▶ DESCRIPTION OF THE TASK
After finding the line that contains "none -> red 1x1 tile [120,443,186,509]", reproduce it and each line below it through the end of the listing, exactly, with nothing added.
----------------
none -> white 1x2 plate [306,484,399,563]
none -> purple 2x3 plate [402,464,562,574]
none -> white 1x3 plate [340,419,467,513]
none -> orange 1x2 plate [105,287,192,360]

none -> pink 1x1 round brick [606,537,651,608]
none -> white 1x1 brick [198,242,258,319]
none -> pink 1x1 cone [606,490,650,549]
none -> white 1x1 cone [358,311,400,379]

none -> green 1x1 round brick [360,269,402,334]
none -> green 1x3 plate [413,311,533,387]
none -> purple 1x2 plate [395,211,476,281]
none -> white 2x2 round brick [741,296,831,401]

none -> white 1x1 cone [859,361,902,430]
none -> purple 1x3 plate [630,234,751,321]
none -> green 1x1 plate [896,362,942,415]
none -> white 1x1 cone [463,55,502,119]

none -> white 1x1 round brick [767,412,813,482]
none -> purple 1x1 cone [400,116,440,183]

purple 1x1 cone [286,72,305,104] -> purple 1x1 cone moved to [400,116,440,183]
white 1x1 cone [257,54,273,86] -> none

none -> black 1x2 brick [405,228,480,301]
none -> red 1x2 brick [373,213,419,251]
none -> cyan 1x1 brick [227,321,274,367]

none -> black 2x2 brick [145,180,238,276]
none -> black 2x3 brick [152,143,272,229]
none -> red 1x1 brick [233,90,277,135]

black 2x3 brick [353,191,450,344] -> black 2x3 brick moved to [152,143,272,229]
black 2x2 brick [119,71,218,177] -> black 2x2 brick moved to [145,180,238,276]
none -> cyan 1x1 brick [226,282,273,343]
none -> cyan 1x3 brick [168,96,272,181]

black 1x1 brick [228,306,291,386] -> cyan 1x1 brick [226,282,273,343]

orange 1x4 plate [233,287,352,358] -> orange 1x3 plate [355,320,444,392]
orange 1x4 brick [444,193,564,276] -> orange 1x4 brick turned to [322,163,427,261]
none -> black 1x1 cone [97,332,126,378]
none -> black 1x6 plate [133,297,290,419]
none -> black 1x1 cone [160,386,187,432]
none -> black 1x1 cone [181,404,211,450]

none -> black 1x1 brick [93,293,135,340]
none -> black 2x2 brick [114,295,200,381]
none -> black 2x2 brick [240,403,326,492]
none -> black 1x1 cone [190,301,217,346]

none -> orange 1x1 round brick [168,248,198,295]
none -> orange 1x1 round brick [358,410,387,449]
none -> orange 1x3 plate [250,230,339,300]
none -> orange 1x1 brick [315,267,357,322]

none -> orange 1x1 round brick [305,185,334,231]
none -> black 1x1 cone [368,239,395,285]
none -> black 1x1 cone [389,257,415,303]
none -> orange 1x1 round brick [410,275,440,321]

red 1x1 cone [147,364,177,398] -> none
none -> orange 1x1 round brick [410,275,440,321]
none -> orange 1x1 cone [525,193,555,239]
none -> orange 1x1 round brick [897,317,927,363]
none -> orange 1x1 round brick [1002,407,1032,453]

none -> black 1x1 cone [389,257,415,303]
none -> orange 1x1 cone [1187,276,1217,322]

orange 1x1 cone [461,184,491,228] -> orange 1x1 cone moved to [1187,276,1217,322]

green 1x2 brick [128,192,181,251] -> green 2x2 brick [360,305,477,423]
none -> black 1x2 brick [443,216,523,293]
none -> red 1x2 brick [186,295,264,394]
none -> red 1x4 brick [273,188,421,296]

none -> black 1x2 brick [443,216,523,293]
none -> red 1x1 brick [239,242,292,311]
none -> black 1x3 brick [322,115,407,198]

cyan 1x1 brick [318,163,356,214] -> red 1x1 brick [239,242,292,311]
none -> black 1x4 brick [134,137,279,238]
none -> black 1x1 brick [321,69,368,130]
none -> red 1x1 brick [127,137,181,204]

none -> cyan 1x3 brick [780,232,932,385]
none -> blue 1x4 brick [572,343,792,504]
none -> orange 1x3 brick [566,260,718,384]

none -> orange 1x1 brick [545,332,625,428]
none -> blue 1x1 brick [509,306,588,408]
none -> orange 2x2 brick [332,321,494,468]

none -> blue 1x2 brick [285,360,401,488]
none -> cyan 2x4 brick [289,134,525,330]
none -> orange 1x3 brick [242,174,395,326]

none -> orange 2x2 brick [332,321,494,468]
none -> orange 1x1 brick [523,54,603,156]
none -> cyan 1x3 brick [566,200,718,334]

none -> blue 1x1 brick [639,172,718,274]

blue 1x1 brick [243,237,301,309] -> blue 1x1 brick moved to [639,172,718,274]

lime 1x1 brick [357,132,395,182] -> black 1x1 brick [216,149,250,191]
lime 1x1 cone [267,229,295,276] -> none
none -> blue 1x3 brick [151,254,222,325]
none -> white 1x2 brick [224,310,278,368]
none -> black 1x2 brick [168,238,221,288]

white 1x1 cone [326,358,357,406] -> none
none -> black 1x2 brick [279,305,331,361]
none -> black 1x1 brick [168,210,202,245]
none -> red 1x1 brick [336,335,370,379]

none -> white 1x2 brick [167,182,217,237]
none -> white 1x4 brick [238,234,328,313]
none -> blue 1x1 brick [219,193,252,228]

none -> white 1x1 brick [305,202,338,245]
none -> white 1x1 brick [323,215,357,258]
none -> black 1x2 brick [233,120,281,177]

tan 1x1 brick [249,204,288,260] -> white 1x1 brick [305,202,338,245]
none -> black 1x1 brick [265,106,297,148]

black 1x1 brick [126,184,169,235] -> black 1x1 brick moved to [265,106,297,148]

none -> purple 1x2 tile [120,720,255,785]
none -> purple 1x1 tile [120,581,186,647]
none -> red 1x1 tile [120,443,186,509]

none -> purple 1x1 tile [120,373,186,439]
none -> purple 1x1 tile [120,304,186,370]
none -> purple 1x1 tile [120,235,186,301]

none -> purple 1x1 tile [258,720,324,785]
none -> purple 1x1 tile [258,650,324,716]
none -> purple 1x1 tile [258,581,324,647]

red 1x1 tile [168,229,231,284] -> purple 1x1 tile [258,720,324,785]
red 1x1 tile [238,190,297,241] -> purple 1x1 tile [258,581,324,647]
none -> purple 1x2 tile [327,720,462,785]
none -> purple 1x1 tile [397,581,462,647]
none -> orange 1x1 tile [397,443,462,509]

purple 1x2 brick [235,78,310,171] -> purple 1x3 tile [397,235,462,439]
----------------
▶ RESPONSE BELOW
none -> red 1x1 tile [120,443,186,509]

none -> purple 1x1 tile [120,373,186,439]
none -> purple 1x1 tile [120,304,186,370]
none -> purple 1x1 tile [120,235,186,301]

none -> purple 1x1 tile [258,720,324,785]
none -> purple 1x1 tile [258,650,324,716]
none -> purple 1x1 tile [258,581,324,647]

red 1x1 tile [168,229,231,284] -> purple 1x1 tile [258,720,324,785]
red 1x1 tile [238,190,297,241] -> purple 1x1 tile [258,581,324,647]
none -> purple 1x2 tile [327,720,462,785]
none -> purple 1x1 tile [397,581,462,647]
none -> orange 1x1 tile [397,443,462,509]

purple 1x2 brick [235,78,310,171] -> purple 1x3 tile [397,235,462,439]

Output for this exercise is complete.